Entries supplied:
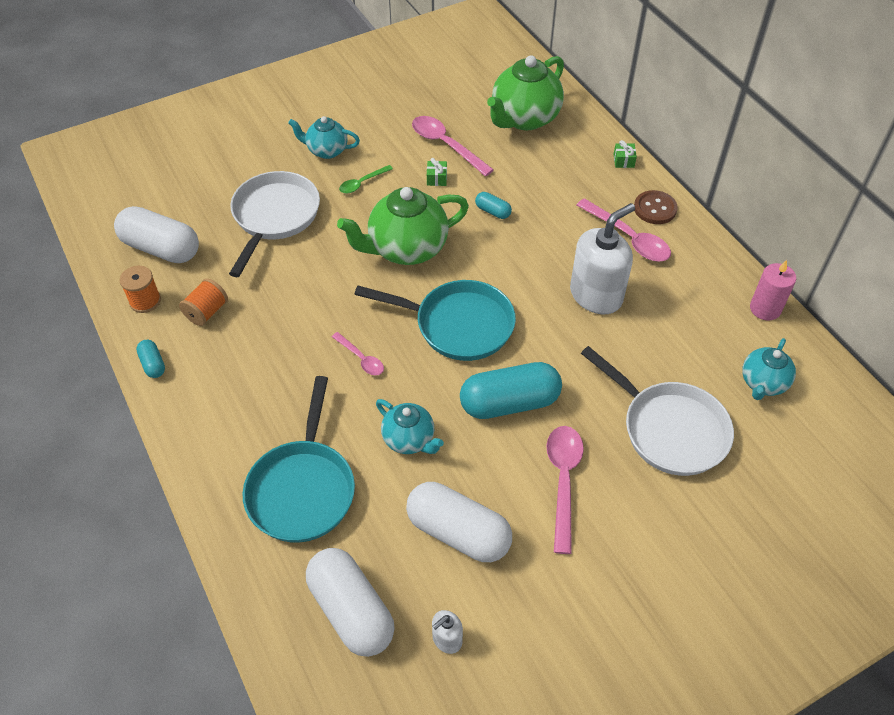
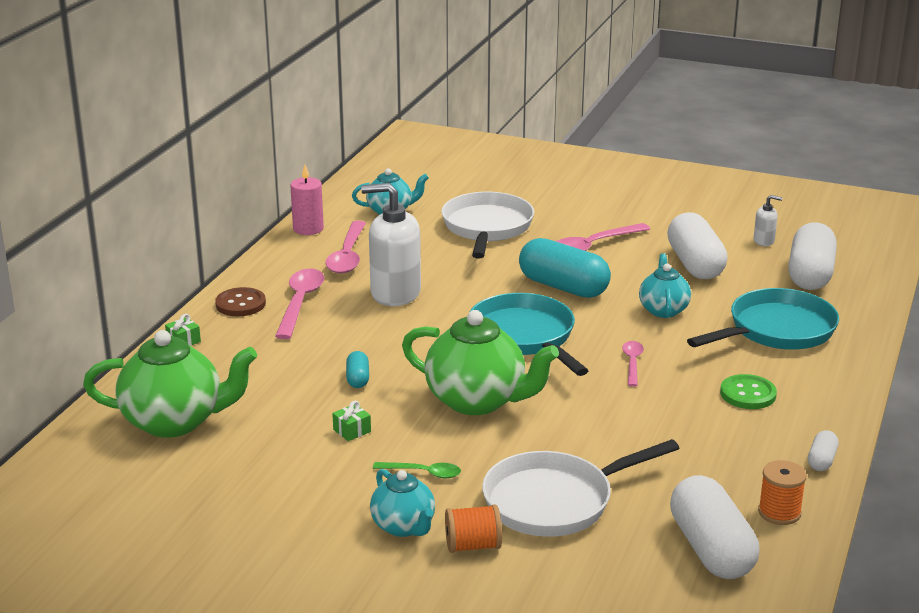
camera: 130 degrees left, 25 degrees down
(153, 364) = (821, 460): turquoise capsule -> white capsule
(207, 312) = (726, 467): orange spool -> orange spool (473, 546)
(255, 391) = (748, 394): none -> green button
(446, 145) = (287, 450): pink spoon -> pink spoon (347, 256)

Task directions: Each record above must be returned exactly as written, with its pictures omitted.

Your response:
camera: 130 degrees left, 25 degrees down
(153, 364) = (821, 460): turquoise capsule -> white capsule
(207, 312) = (726, 467): orange spool -> orange spool (473, 546)
(255, 391) = (748, 394): none -> green button
(446, 145) = (287, 450): pink spoon -> pink spoon (347, 256)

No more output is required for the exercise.